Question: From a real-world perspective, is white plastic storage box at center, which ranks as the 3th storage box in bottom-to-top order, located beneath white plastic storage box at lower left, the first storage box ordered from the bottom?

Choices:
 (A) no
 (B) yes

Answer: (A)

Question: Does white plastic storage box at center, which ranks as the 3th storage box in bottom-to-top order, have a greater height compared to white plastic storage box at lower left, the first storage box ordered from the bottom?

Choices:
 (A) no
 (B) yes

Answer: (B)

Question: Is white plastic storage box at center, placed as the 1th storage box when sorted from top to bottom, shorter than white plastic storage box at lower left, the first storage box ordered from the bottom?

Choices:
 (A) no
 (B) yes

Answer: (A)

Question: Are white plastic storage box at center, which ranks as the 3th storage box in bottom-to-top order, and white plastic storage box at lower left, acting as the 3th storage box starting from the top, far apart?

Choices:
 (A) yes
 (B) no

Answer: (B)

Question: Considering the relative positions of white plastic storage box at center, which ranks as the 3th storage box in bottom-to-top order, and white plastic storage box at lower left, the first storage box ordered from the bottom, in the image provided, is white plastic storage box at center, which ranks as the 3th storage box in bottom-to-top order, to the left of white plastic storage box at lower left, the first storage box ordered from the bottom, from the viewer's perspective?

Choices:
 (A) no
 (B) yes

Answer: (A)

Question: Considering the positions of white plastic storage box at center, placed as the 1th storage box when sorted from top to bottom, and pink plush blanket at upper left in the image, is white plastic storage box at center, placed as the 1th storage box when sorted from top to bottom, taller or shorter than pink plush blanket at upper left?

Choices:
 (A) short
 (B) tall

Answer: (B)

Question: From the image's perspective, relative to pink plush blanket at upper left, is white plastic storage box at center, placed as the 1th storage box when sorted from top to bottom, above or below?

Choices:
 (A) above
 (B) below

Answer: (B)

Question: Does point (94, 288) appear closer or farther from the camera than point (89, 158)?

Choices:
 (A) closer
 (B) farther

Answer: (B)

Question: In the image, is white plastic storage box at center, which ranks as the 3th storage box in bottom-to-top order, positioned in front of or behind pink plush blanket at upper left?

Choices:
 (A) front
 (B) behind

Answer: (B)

*EXERCISE DIRECTIONS:* Pull out each line of the data above that contains the string "front". Match case exactly.

*TASK OUTPUT:*
Question: In the image, is white plastic storage box at center, which ranks as the 3th storage box in bottom-to-top order, positioned in front of or behind pink plush blanket at upper left?
 (A) front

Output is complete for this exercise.